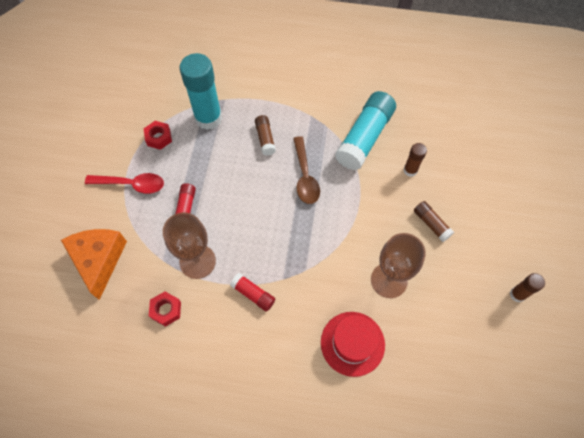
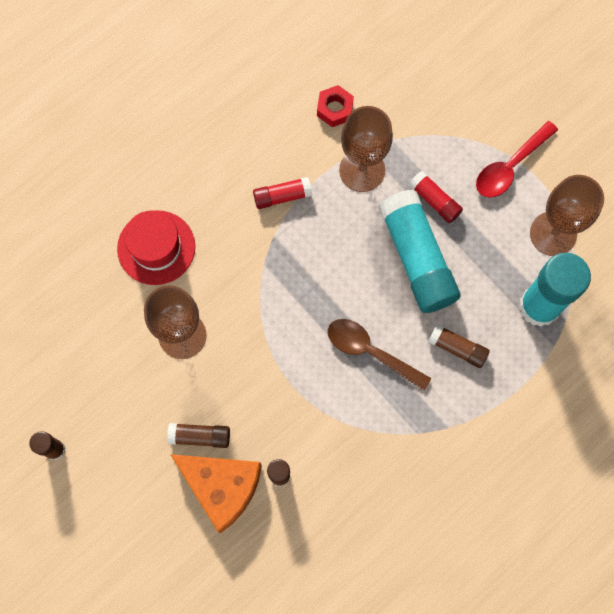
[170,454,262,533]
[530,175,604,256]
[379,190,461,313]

******

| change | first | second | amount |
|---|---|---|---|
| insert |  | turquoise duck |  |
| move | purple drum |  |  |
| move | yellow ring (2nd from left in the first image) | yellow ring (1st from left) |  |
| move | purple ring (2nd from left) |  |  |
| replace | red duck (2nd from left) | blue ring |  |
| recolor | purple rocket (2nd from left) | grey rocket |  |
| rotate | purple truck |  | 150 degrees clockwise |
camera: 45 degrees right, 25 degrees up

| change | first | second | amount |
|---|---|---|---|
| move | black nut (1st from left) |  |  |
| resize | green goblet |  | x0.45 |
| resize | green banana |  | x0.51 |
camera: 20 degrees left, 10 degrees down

******

• THE PROBLEM
Transcribe the records above exactly, beginning at the line that contains "purple drum |" and ending with the line that contains "replace | red", both included, and nothing else.

• COMPLETED EXERCISE
| move | purple drum |  |  |
| move | yellow ring (2nd from left in the first image) | yellow ring (1st from left) |  |
| move | purple ring (2nd from left) |  |  |
| replace | red duck (2nd from left) | blue ring |  |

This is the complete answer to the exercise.